[Opening RECORDS PROVIDED section]
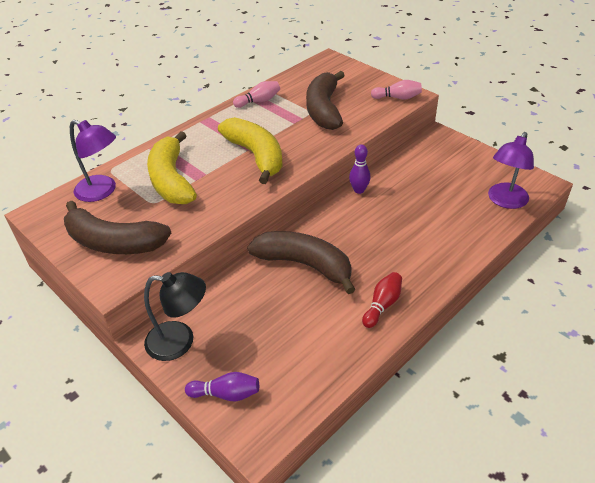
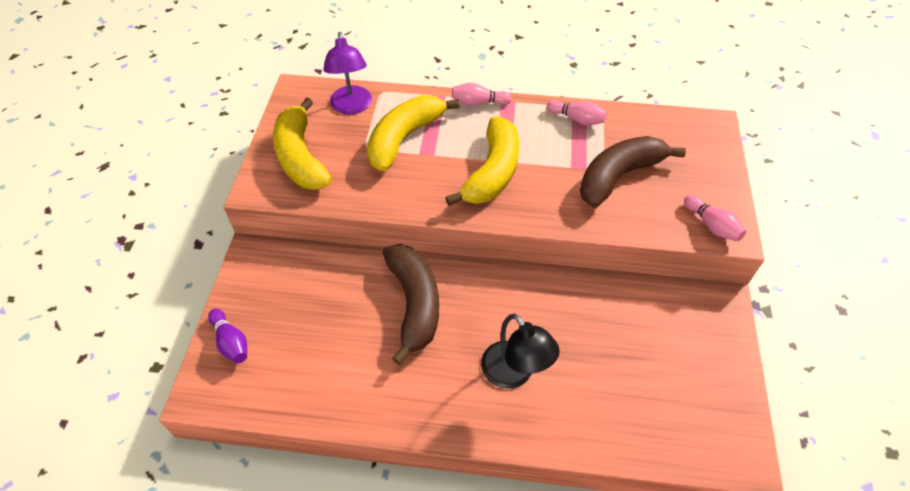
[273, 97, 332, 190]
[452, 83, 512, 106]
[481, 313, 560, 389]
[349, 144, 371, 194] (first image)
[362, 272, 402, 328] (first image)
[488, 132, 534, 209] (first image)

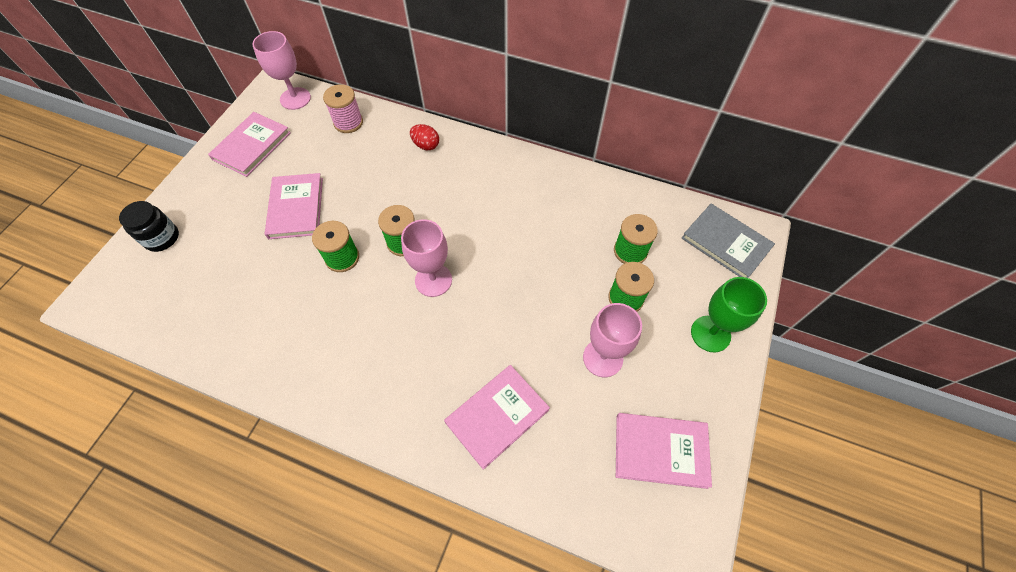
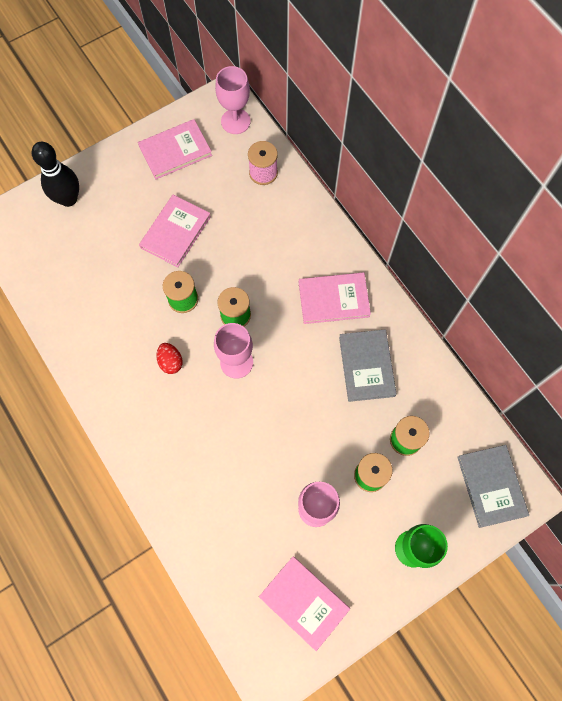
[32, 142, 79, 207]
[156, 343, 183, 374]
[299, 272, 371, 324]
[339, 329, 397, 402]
[Closing RECORDS PROVIDED section]
Once the pictures are set aside, transcribe the remaining lines above exactly.

[273, 97, 332, 190]
[452, 83, 512, 106]
[481, 313, 560, 389]
[349, 144, 371, 194] (first image)
[362, 272, 402, 328] (first image)
[488, 132, 534, 209] (first image)

[32, 142, 79, 207]
[156, 343, 183, 374]
[299, 272, 371, 324]
[339, 329, 397, 402]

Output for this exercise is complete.